▶ JOB:
Render the data from its start through the line containing "Question: Is wooden chair with", inclusive, as a JSON array of strings with one string per line and blank lines omitted. Leave the pictures out of the output.

▶ EXCERPTED RECORDS:
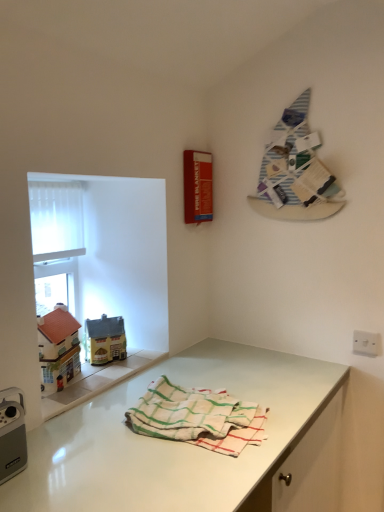
At what (x,y) coordinates should I click in order to perform the action: click on free space in front of white woven towel at center. Please return your answer as a coordinate pair (x, y). The height and width of the screenshot is (512, 384). Looking at the image, I should click on (178, 483).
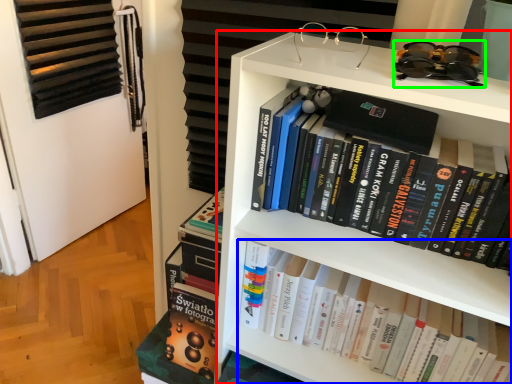
Question: Which object is positioned closest to bookcase (highlighted by a red box)? Select from book (highlighted by a blue box) and glasses (highlighted by a green box).

Choices:
 (A) book
 (B) glasses

Answer: (A)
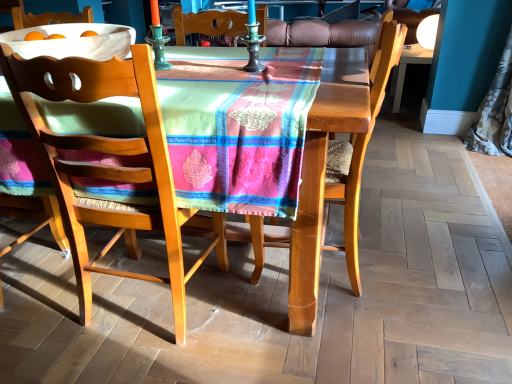
Question: From the image's perspective, is wooden chair at center, the first chair viewed from the right, located beneath wooden chair with woven seat at center, arranged as the first chair when viewed from the left?

Choices:
 (A) yes
 (B) no

Answer: (B)

Question: Is wooden chair at center, arranged as the second chair when viewed from the left, turned away from wooden chair with woven seat at center, arranged as the first chair when viewed from the left?

Choices:
 (A) no
 (B) yes

Answer: (A)

Question: Is wooden chair with woven seat at center, the second chair positioned from the right, located within wooden chair at center, arranged as the second chair when viewed from the left?

Choices:
 (A) yes
 (B) no

Answer: (B)

Question: Can you confirm if wooden chair at center, the first chair viewed from the right, is positioned to the left of wooden chair with woven seat at center, the second chair positioned from the right?

Choices:
 (A) no
 (B) yes

Answer: (A)

Question: From a real-world perspective, is wooden chair at center, arranged as the second chair when viewed from the left, beneath wooden chair with woven seat at center, arranged as the first chair when viewed from the left?

Choices:
 (A) yes
 (B) no

Answer: (B)

Question: Considering their positions, is wooden chair at center, arranged as the second chair when viewed from the left, located in front of or behind wooden chair with woven seat at center, arranged as the first chair when viewed from the left?

Choices:
 (A) front
 (B) behind

Answer: (B)

Question: Is point (279, 228) closer or farther from the camera than point (182, 274)?

Choices:
 (A) closer
 (B) farther

Answer: (B)

Question: Considering the positions of wooden chair at center, arranged as the second chair when viewed from the left, and wooden chair with woven seat at center, arranged as the first chair when viewed from the left, in the image, is wooden chair at center, arranged as the second chair when viewed from the left, bigger or smaller than wooden chair with woven seat at center, arranged as the first chair when viewed from the left,?

Choices:
 (A) big
 (B) small

Answer: (B)

Question: From the image's perspective, is wooden chair at center, the first chair viewed from the right, located above or below wooden chair with woven seat at center, arranged as the first chair when viewed from the left?

Choices:
 (A) above
 (B) below

Answer: (A)

Question: Considering their positions, is silky floral curtain at right located in front of or behind wooden chair with woven seat at center, arranged as the first chair when viewed from the left?

Choices:
 (A) front
 (B) behind

Answer: (B)

Question: In terms of width, does silky floral curtain at right look wider or thinner when compared to wooden chair with woven seat at center, arranged as the first chair when viewed from the left?

Choices:
 (A) wide
 (B) thin

Answer: (B)

Question: From their relative heights in the image, would you say silky floral curtain at right is taller or shorter than wooden chair with woven seat at center, arranged as the first chair when viewed from the left?

Choices:
 (A) tall
 (B) short

Answer: (A)

Question: Considering the relative positions of silky floral curtain at right and wooden chair with woven seat at center, arranged as the first chair when viewed from the left, in the image provided, is silky floral curtain at right to the left or to the right of wooden chair with woven seat at center, arranged as the first chair when viewed from the left,?

Choices:
 (A) left
 (B) right

Answer: (B)

Question: From a real-world perspective, is matte black desk at upper right physically located above or below wooden chair with woven seat at center, the second chair positioned from the right?

Choices:
 (A) above
 (B) below

Answer: (B)

Question: Is matte black desk at upper right taller or shorter than wooden chair with woven seat at center, the second chair positioned from the right?

Choices:
 (A) short
 (B) tall

Answer: (A)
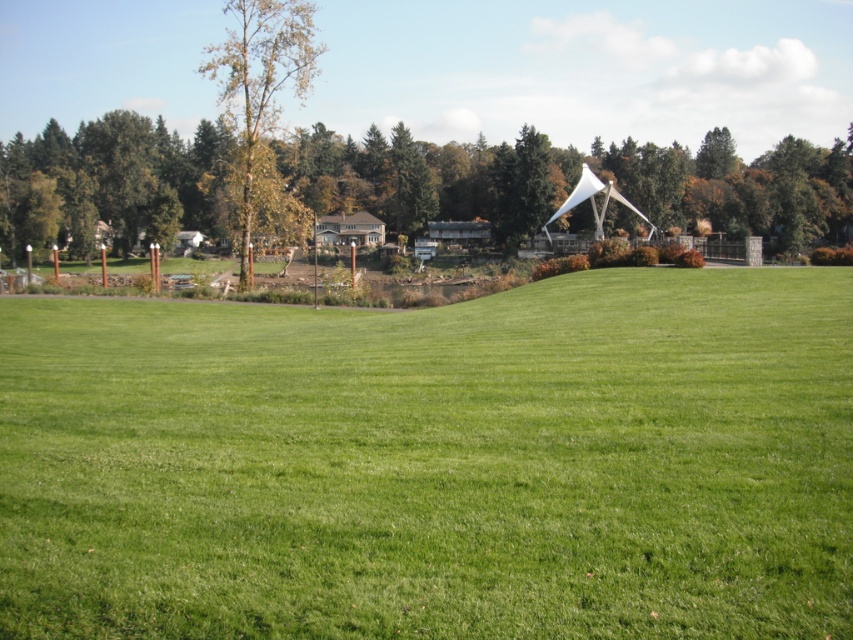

▶ RESULT BELOW:
[
  "At what (x,y) coordinates should I click in order to perform the action: click on free space in front of white woven towel at center. Please return your answer as a coordinate pair (x, y). The height and width of the screenshot is (512, 384). Looking at the image, I should click on (178, 483).",
  "Question: Which object is positioned closest to bookcase (highlighted by a red box)? Select from book (highlighted by a blue box) and glasses (highlighted by a green box).",
  "Choices:",
  " (A) book",
  " (B) glasses",
  "Answer: (A)",
  "Question: From the image's perspective, is wooden chair at center, the first chair viewed from the right, located beneath wooden chair with woven seat at center, arranged as the first chair when viewed from the left?",
  "Choices:",
  " (A) yes",
  " (B) no",
  "Answer: (B)",
  "Question: Is wooden chair at center, arranged as the second chair when viewed from the left, turned away from wooden chair with woven seat at center, arranged as the first chair when viewed from the left?",
  "Choices:",
  " (A) no",
  " (B) yes",
  "Answer: (A)",
  "Question: Is wooden chair with woven seat at center, the second chair positioned from the right, located within wooden chair at center, arranged as the second chair when viewed from the left?"
]